TRY IT —
Without including any picture, repeat the records below exactly.

SOURCE DATA —
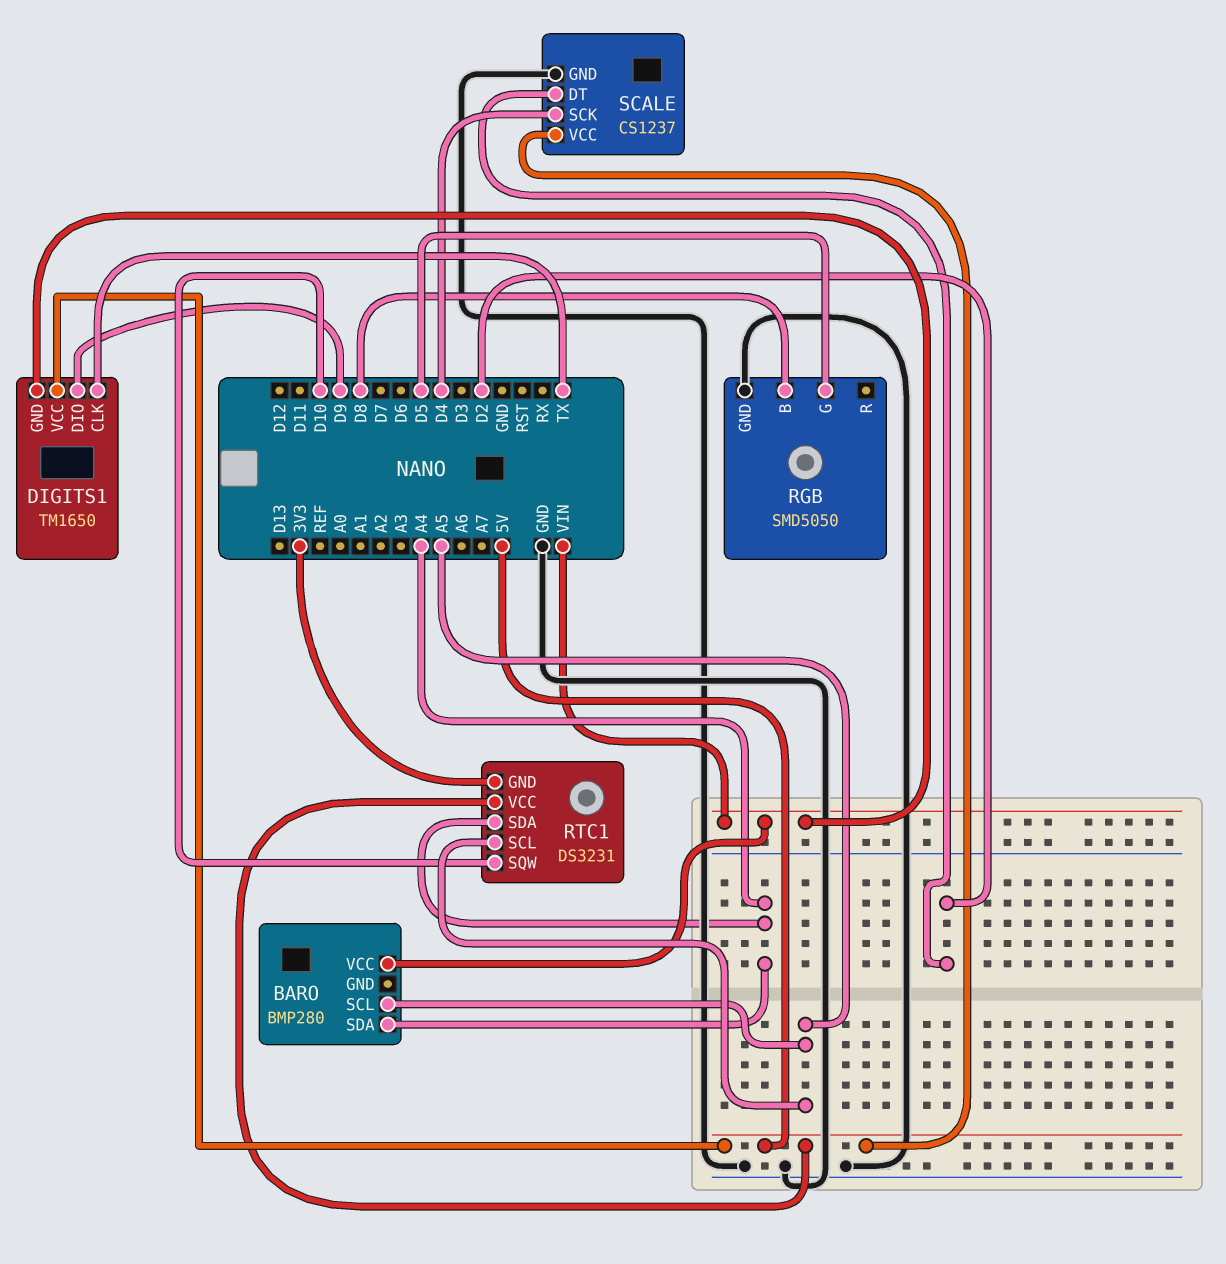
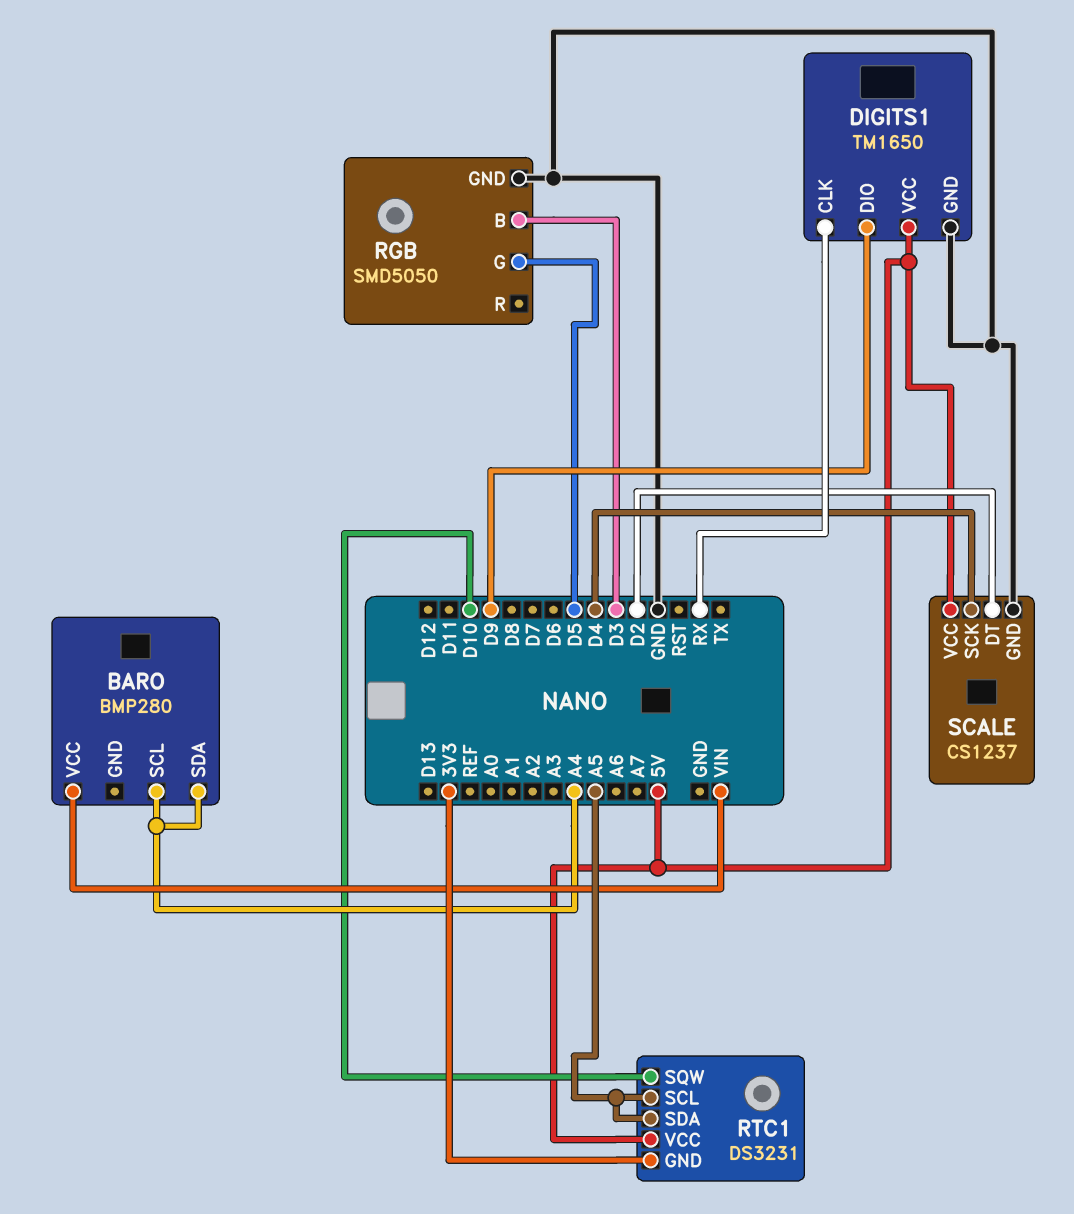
BARO pin SCL: A5 -> A4
DIGITS1 pin CLK: TX -> RX
DIGITS1 pin GND: VIN -> GND
RGB pin B: D8 -> D3
RTC1 pin SDA: A4 -> A5

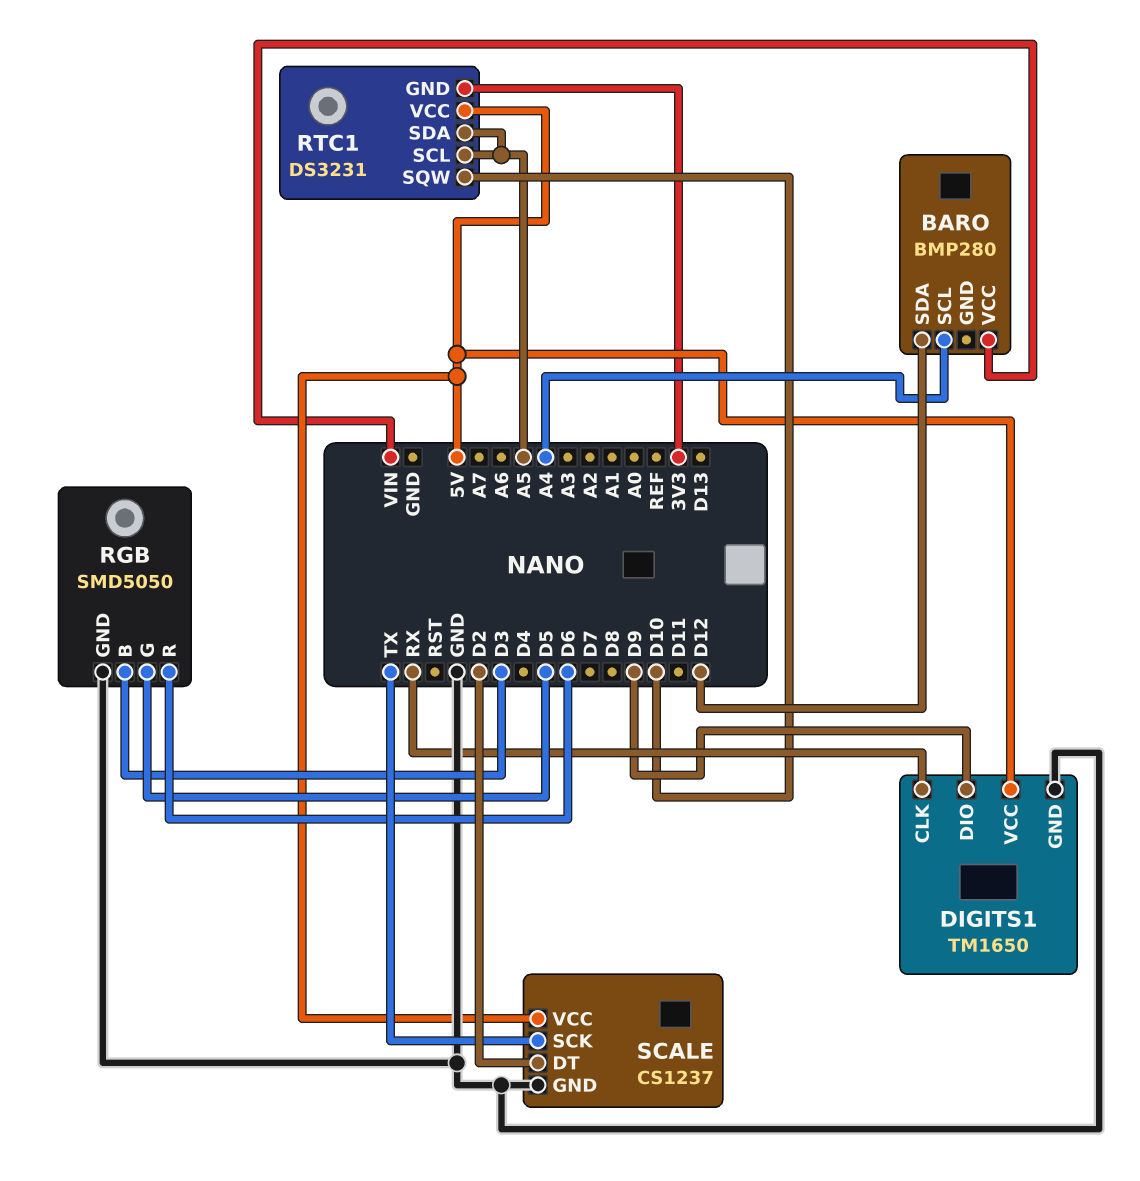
BARO pin SDA: A4 -> D12
RGB pin R: none -> D6
SCALE pin SCK: D4 -> TX

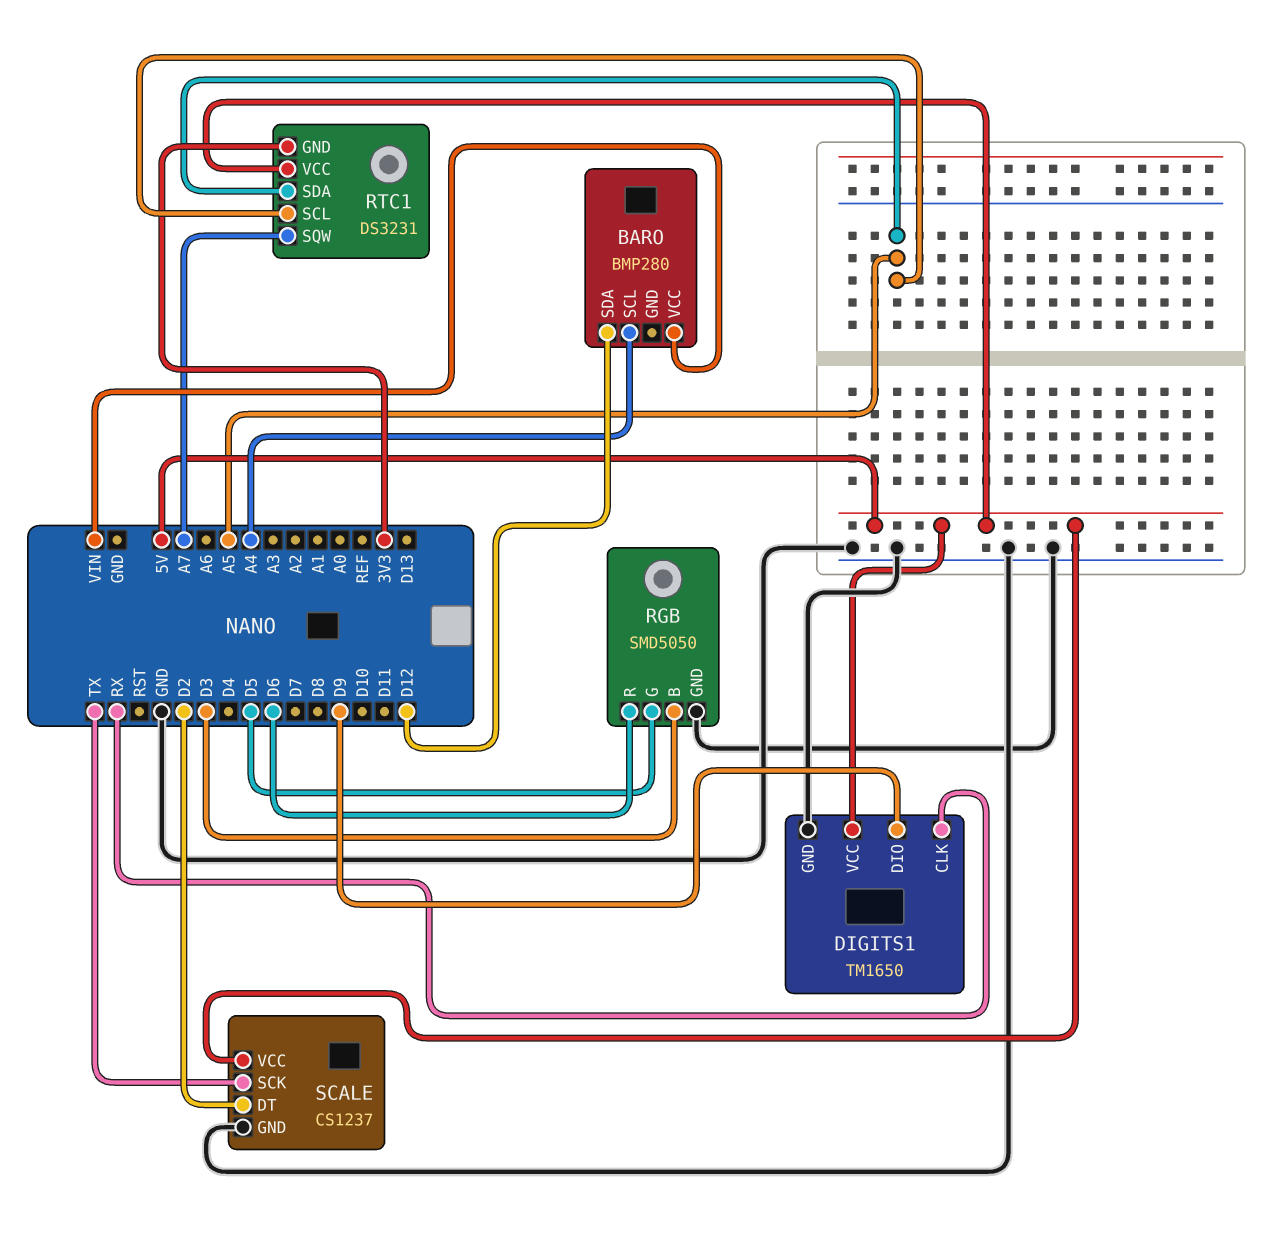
RTC1 pin SQW: D10 -> A7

ANSWER BELOW —
BARO pin SCL: A5 -> A4
DIGITS1 pin CLK: TX -> RX
DIGITS1 pin GND: VIN -> GND
RGB pin B: D8 -> D3
RTC1 pin SDA: A4 -> A5

BARO pin SDA: A4 -> D12
RGB pin R: none -> D6
SCALE pin SCK: D4 -> TX

RTC1 pin SQW: D10 -> A7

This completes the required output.